## [EXERCISE REQUIREMENTS]
Write out exactly the lines below that run from the one containing "white trophy [362,214,403,263]" through the one containing "white capsule [352,260,405,291] -> none", both included, with no other lines.
Start of SOURCE MATERIAL
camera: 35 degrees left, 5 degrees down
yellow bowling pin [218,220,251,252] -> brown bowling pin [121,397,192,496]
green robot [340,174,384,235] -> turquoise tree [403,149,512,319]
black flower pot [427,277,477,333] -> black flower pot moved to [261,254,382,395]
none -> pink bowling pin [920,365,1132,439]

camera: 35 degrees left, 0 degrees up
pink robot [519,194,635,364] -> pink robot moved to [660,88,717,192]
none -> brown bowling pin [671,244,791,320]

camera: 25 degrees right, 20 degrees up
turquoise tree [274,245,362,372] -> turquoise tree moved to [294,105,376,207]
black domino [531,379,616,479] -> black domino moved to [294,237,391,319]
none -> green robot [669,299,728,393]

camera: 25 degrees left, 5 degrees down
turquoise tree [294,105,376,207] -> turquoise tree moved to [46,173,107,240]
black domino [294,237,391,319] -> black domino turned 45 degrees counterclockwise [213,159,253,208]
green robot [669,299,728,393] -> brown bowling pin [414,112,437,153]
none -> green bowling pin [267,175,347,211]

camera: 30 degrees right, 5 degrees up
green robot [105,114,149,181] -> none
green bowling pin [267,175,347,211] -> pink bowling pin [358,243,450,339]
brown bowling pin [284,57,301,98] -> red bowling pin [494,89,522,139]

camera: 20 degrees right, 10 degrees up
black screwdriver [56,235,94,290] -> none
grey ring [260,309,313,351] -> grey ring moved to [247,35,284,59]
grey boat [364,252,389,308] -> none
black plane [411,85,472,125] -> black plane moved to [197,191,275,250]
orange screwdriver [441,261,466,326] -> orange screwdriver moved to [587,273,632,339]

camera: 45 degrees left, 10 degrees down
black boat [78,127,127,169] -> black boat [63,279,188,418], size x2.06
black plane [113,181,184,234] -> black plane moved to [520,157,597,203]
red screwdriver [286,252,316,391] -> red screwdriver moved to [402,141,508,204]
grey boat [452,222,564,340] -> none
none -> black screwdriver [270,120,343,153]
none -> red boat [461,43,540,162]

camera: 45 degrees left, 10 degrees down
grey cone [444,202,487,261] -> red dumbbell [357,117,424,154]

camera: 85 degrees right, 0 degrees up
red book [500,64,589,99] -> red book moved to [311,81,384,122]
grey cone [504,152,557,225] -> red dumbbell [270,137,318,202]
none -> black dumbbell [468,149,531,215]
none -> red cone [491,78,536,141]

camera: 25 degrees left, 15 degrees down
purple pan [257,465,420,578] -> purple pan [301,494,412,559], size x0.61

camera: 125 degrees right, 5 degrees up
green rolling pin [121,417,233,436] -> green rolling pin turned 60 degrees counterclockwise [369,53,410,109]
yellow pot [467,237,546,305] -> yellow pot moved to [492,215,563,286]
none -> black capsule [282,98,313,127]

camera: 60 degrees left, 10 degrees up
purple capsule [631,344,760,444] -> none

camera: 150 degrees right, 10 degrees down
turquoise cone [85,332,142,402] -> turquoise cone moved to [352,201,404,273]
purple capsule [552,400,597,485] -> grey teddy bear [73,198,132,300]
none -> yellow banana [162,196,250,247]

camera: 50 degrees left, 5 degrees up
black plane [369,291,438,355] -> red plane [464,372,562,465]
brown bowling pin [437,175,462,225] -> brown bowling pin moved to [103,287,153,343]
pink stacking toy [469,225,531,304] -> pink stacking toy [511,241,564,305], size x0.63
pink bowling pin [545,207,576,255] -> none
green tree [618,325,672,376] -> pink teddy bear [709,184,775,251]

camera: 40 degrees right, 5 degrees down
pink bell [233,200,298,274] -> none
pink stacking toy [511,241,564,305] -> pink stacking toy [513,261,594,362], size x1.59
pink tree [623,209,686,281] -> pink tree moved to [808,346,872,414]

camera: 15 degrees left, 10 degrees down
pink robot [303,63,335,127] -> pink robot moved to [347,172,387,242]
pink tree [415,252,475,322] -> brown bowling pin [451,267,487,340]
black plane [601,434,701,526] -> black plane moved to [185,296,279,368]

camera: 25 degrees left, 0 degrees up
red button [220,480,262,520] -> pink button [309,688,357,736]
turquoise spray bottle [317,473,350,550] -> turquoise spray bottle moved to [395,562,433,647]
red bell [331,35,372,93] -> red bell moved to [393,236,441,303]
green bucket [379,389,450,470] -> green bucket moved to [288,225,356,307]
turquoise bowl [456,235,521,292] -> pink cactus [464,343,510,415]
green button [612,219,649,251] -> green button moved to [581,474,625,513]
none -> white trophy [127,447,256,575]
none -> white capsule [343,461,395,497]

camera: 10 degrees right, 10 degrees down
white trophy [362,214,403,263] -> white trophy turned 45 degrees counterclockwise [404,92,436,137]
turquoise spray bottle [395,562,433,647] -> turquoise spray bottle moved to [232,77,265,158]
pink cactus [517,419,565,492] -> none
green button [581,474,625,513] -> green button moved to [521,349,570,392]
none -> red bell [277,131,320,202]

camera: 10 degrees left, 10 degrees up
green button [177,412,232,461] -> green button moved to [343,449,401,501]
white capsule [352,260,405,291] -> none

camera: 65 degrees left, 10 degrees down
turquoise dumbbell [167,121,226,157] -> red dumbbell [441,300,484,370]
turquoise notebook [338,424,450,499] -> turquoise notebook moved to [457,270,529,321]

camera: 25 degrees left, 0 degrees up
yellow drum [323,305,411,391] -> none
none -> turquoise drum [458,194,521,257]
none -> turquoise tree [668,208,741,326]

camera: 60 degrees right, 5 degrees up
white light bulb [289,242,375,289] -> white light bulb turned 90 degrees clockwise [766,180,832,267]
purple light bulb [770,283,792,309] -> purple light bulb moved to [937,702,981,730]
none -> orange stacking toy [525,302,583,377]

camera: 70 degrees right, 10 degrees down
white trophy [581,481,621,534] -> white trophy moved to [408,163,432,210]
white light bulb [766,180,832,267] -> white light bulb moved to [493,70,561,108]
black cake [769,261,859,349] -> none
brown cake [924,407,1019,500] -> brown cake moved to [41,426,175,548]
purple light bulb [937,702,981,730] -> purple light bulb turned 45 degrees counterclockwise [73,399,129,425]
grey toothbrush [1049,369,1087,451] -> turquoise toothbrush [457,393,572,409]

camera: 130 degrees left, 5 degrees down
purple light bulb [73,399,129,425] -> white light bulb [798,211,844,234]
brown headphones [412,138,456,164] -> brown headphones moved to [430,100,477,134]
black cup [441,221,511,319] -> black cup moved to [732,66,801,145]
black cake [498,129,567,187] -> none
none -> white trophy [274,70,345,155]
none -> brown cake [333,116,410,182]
End of SOURCE MATERIAL
## [EXERCISE ANSWER]
white trophy [362,214,403,263] -> white trophy turned 45 degrees counterclockwise [404,92,436,137]
turquoise spray bottle [395,562,433,647] -> turquoise spray bottle moved to [232,77,265,158]
pink cactus [517,419,565,492] -> none
green button [581,474,625,513] -> green button moved to [521,349,570,392]
none -> red bell [277,131,320,202]

camera: 10 degrees left, 10 degrees up
green button [177,412,232,461] -> green button moved to [343,449,401,501]
white capsule [352,260,405,291] -> none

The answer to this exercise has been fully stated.